Work instructions
Starting with the line containing "Tickets 82 - Istico: [736,298,1022,490]" and going on through the line containing "Forecast Mailbox: [649,771,1019,957]", return the lines of the data below exactly, and only those.

Extracted data
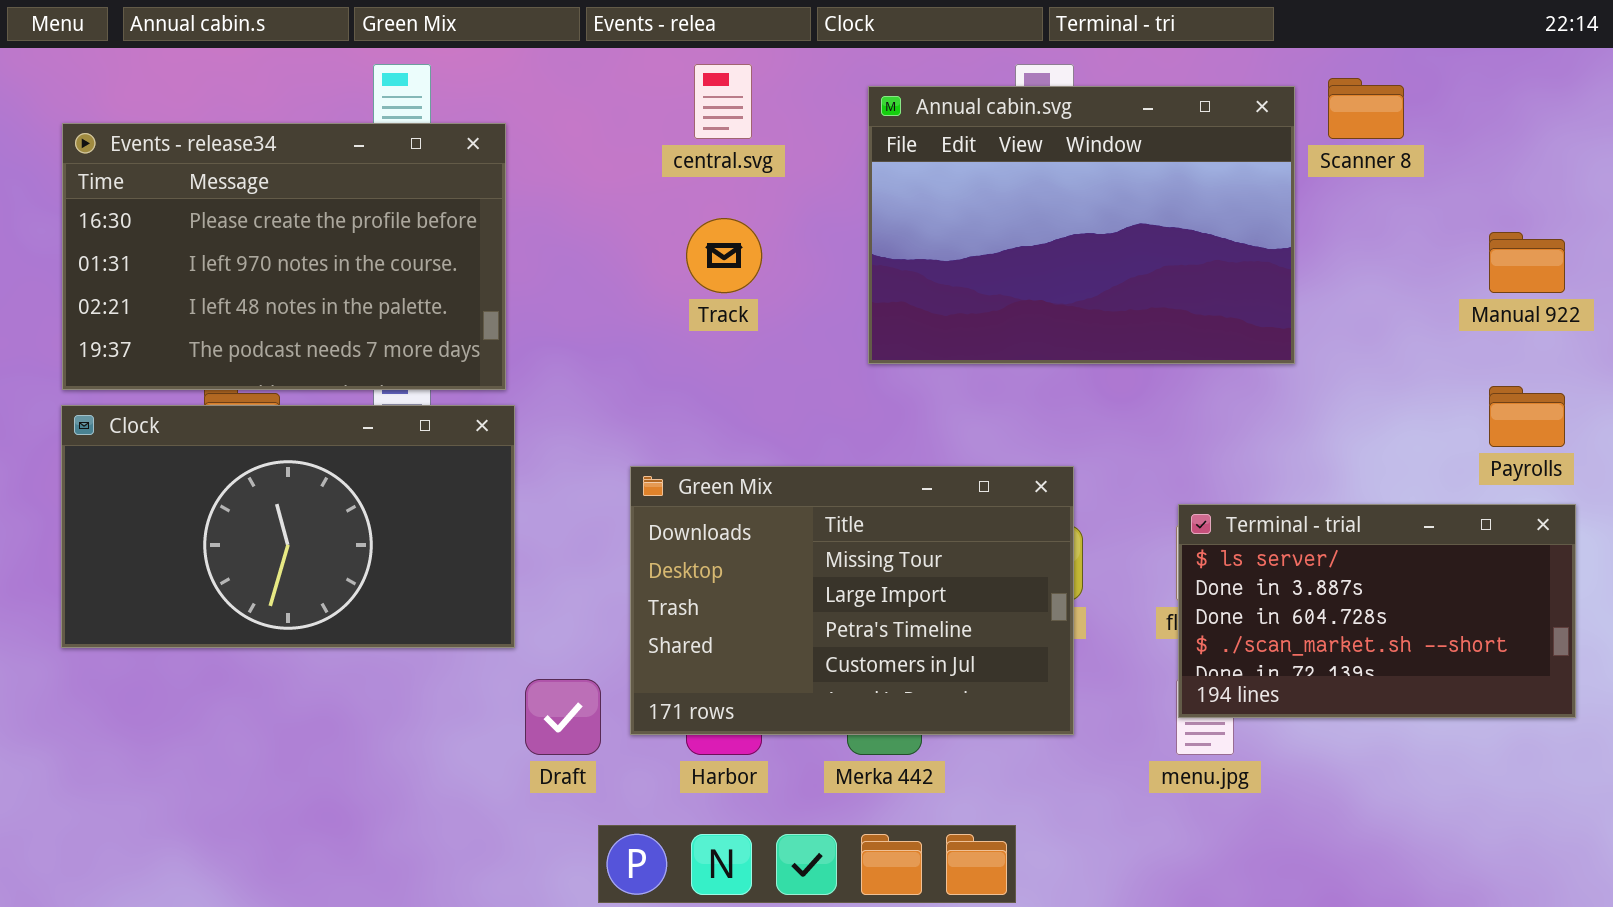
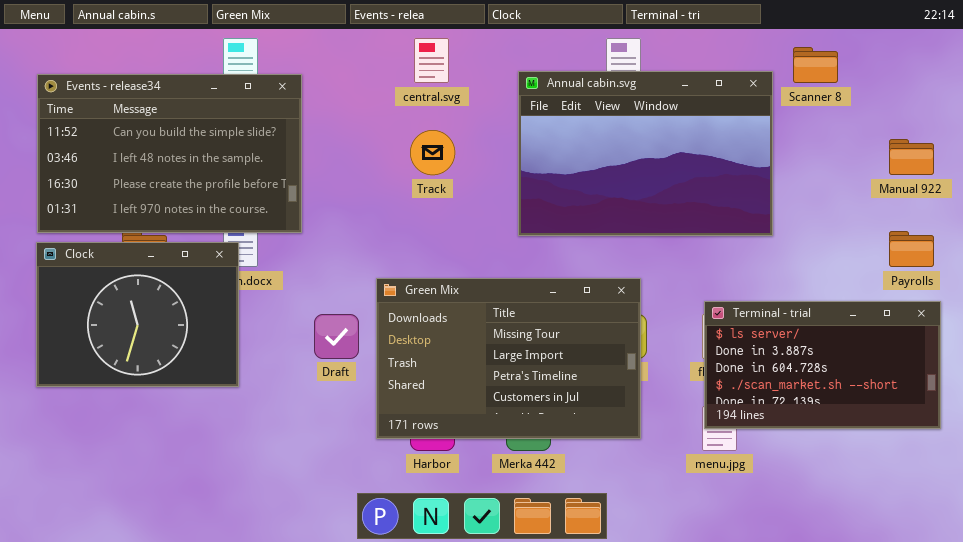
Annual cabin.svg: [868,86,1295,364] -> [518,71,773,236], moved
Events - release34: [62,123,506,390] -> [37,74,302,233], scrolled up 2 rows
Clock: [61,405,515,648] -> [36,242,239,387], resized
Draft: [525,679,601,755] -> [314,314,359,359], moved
* * *
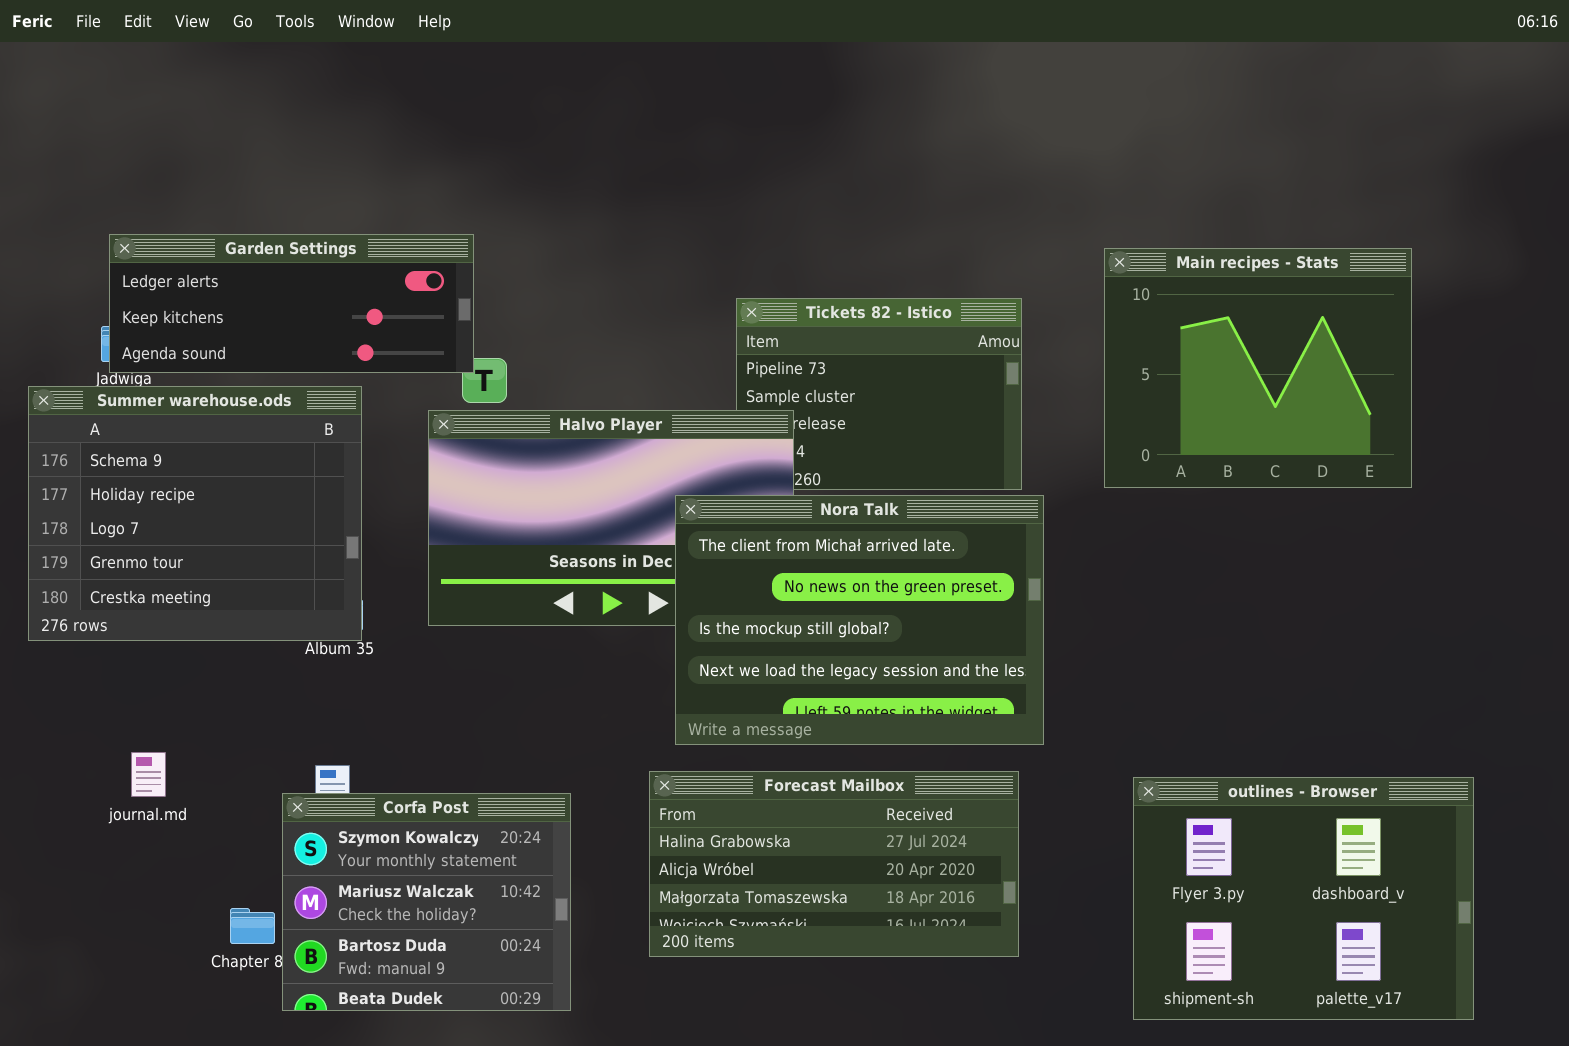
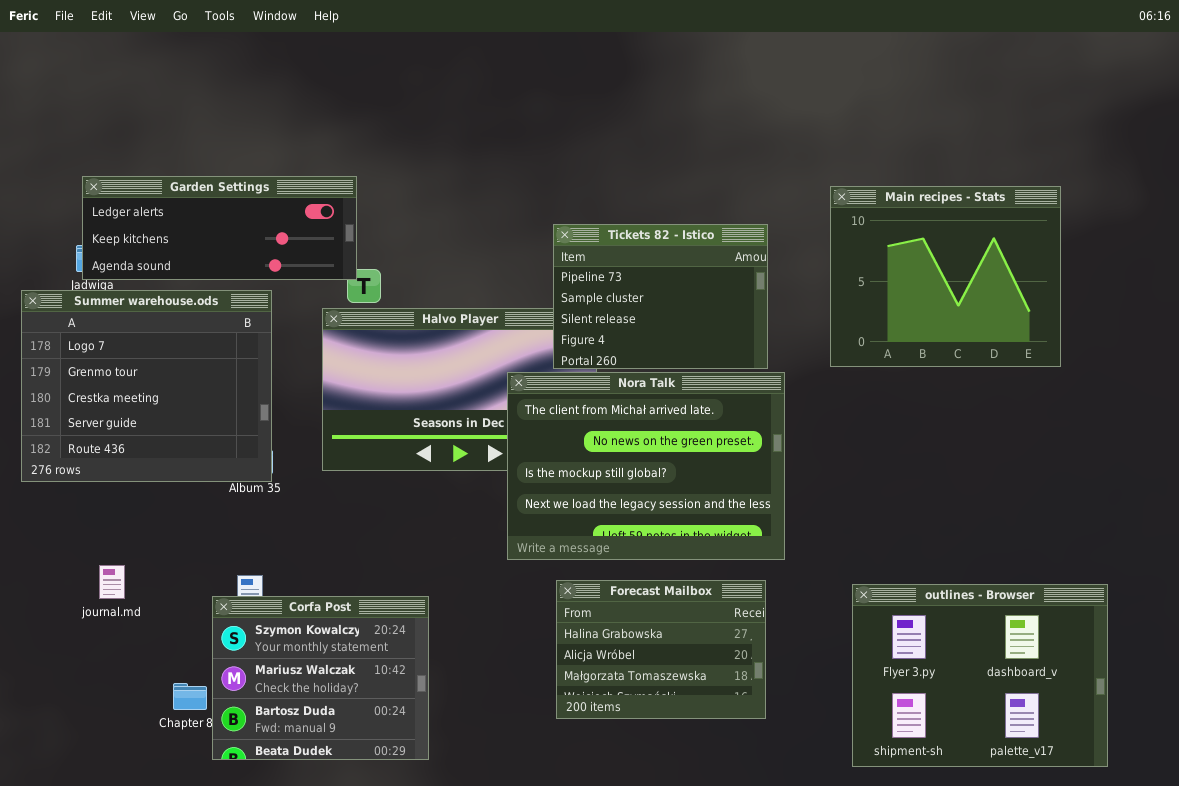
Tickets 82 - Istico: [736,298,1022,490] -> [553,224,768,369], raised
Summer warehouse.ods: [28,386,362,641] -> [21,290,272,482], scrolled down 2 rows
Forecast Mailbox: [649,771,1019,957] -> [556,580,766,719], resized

Result for this exercise
Tickets 82 - Istico: [736,298,1022,490] -> [553,224,768,369], raised
Summer warehouse.ods: [28,386,362,641] -> [21,290,272,482], scrolled down 2 rows
Forecast Mailbox: [649,771,1019,957] -> [556,580,766,719], resized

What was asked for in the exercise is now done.